* [TASK]: The response should consist of every line below, restated exactly, with no pictures.

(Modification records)
********

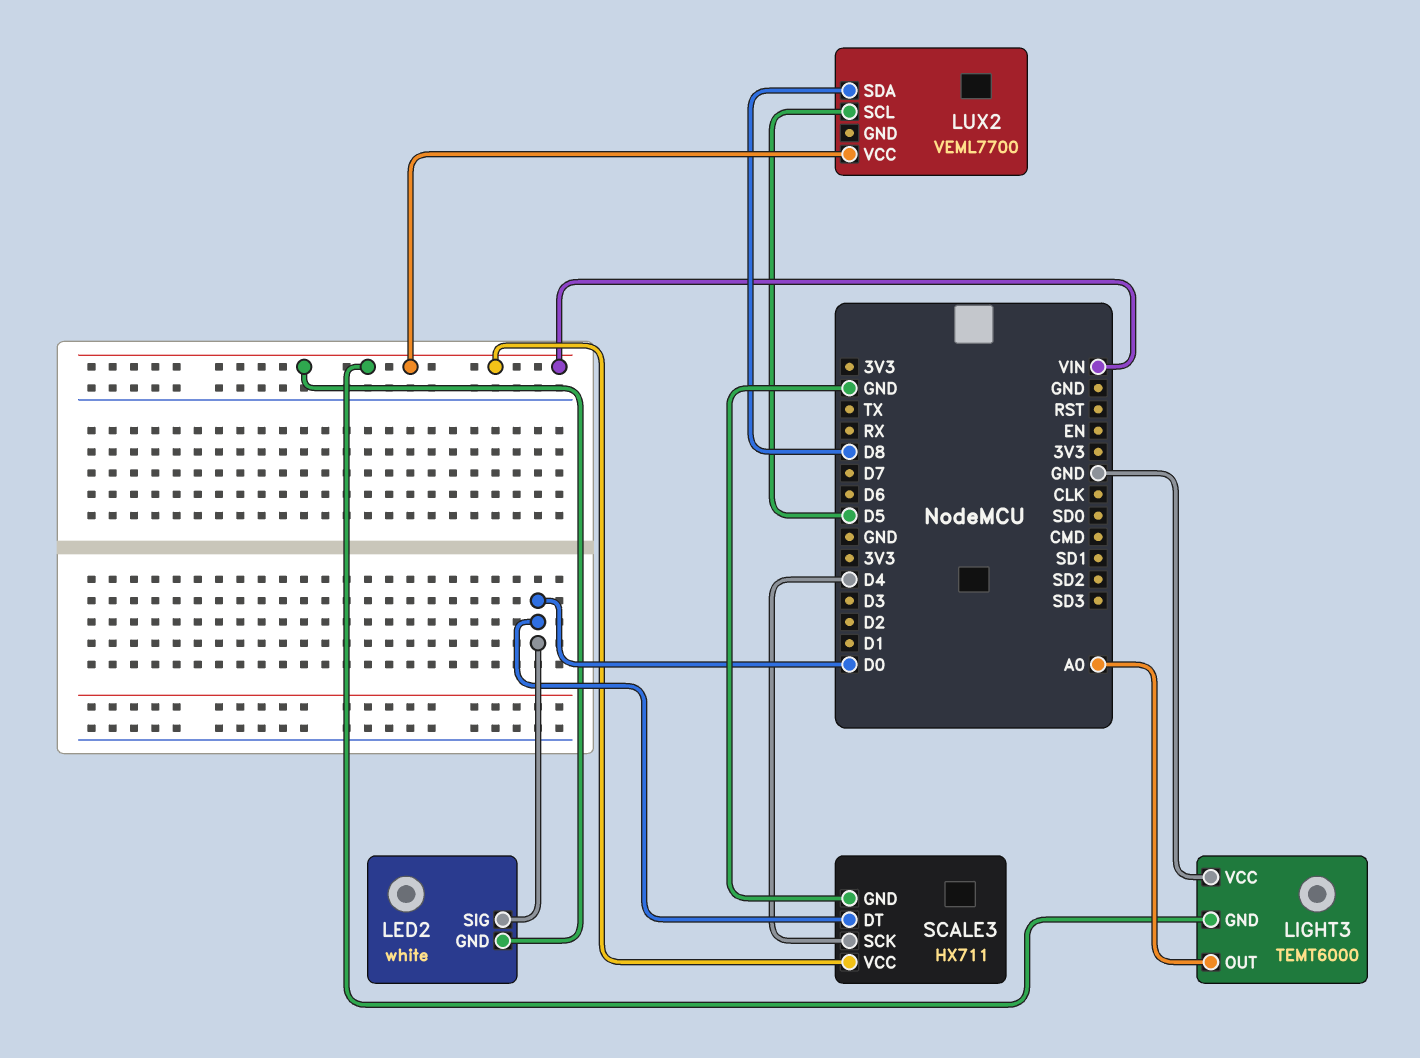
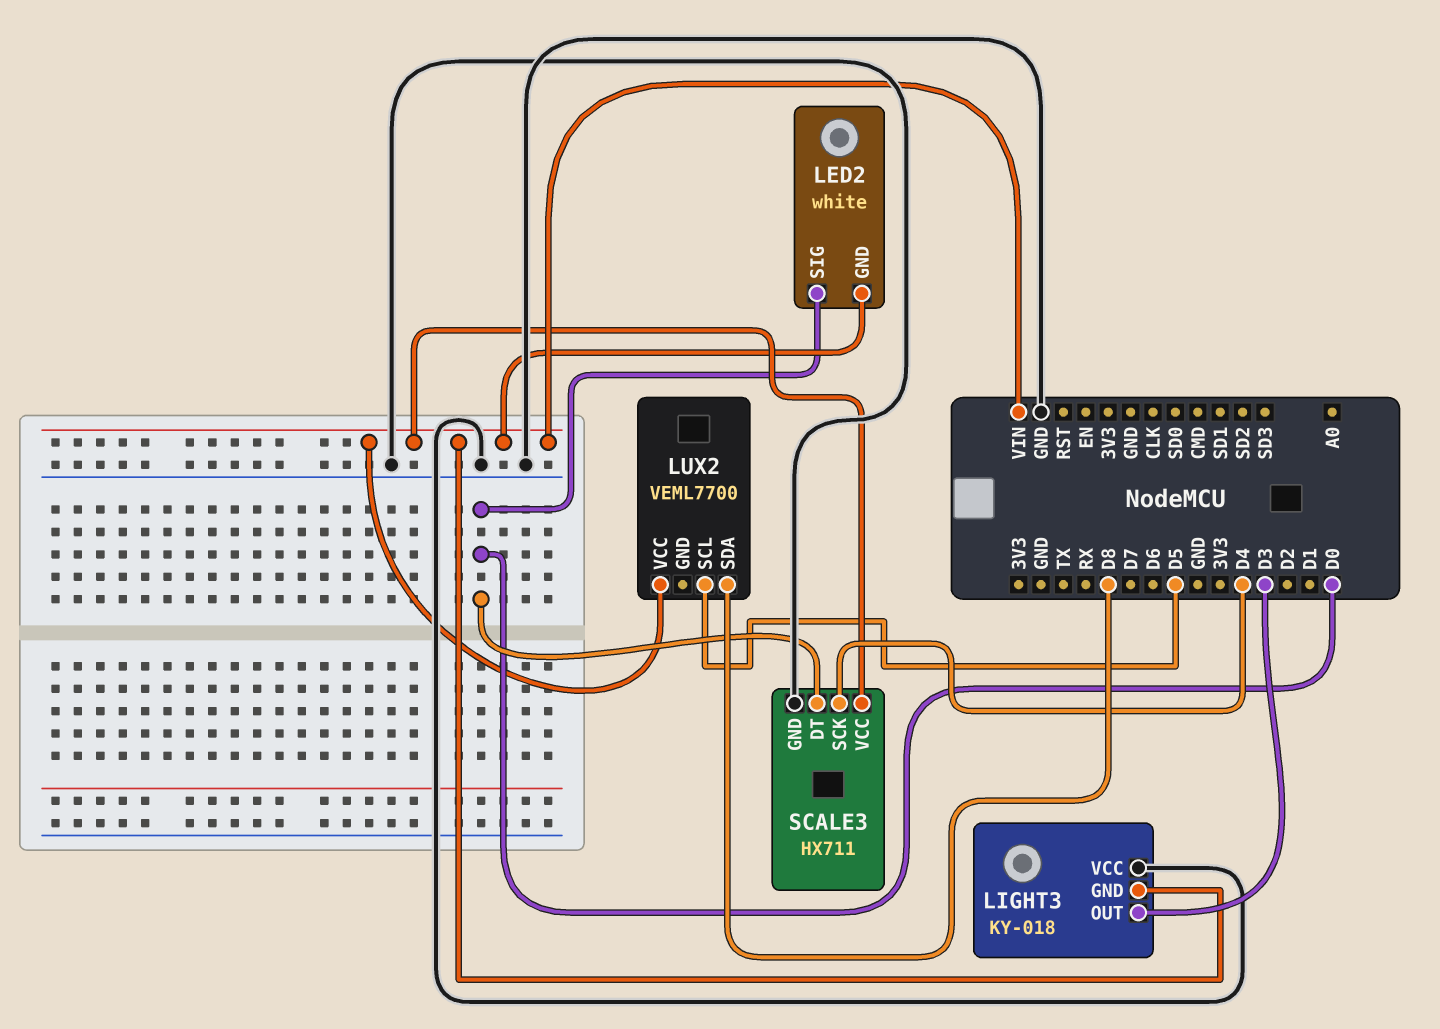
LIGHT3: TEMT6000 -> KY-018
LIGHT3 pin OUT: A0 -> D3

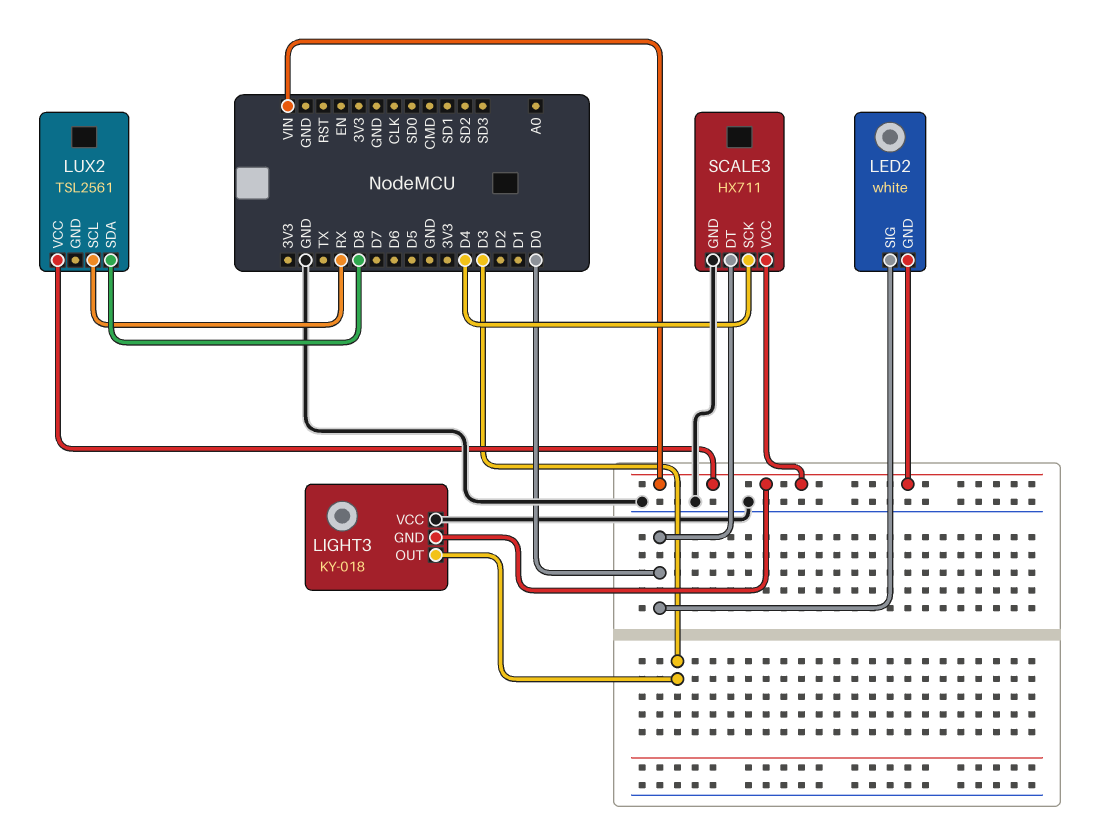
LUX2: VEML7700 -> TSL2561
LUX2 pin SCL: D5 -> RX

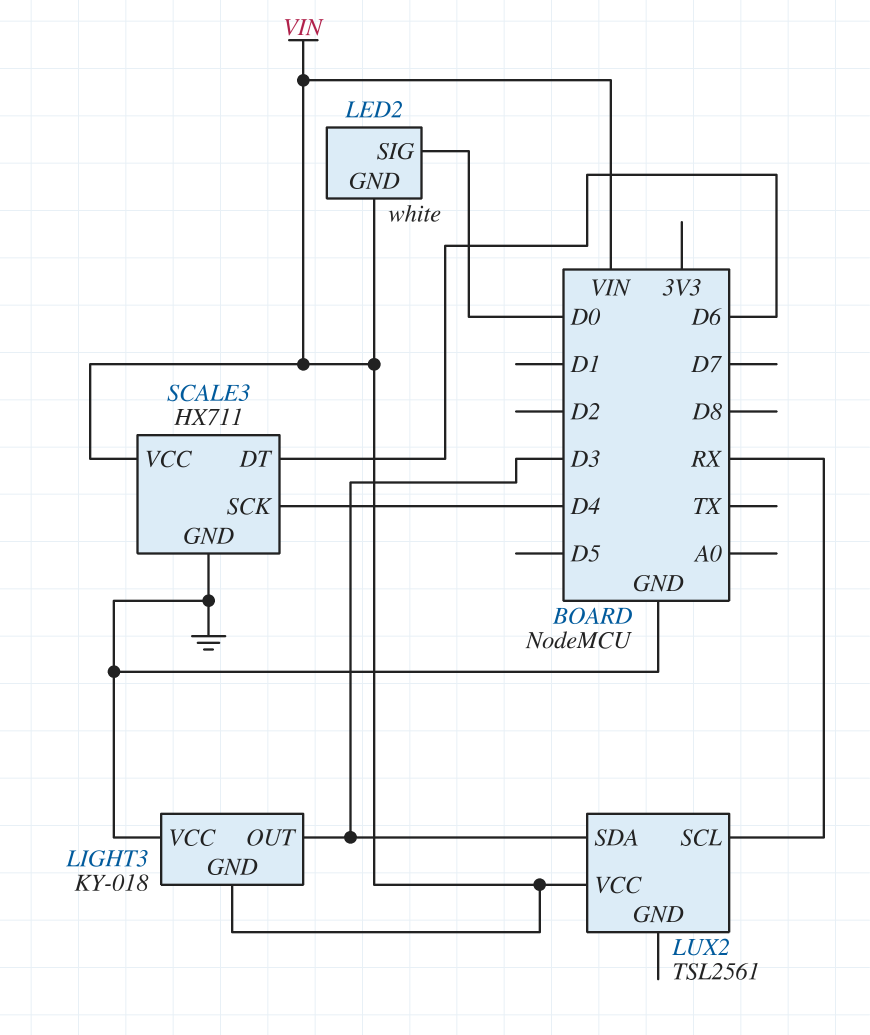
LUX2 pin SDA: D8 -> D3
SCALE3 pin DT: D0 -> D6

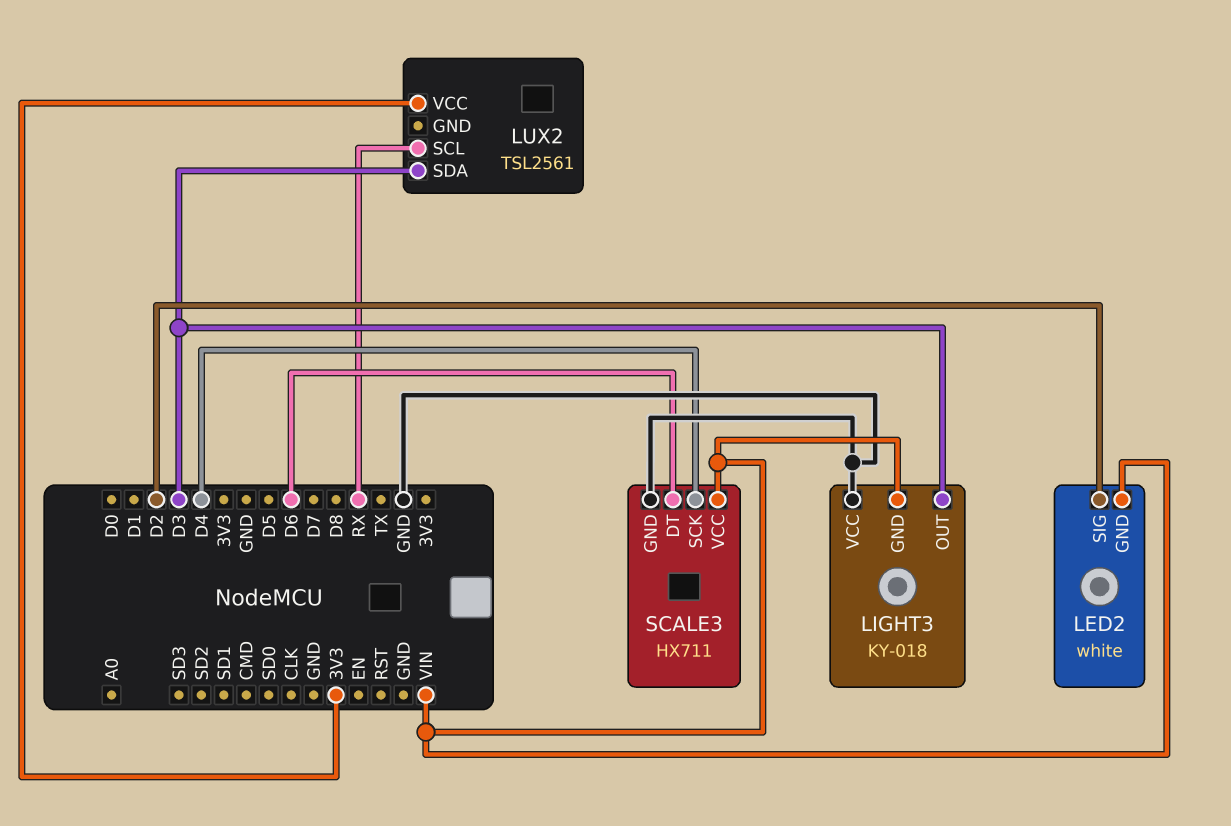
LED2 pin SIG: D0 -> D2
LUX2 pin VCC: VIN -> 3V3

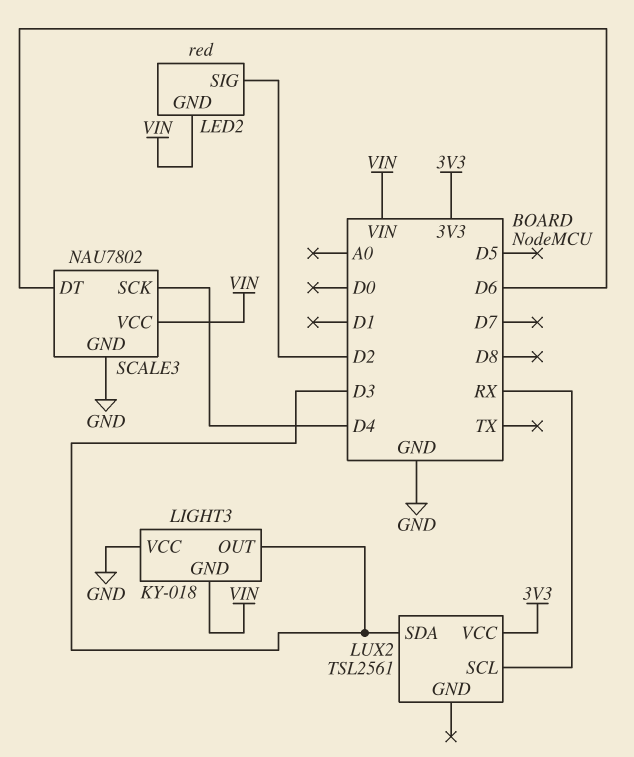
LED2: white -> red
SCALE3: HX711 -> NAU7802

********

* [SOLUTION FOR THIS EXERCISE]:
LIGHT3: TEMT6000 -> KY-018
LIGHT3 pin OUT: A0 -> D3

LUX2: VEML7700 -> TSL2561
LUX2 pin SCL: D5 -> RX

LUX2 pin SDA: D8 -> D3
SCALE3 pin DT: D0 -> D6

LED2 pin SIG: D0 -> D2
LUX2 pin VCC: VIN -> 3V3

LED2: white -> red
SCALE3: HX711 -> NAU7802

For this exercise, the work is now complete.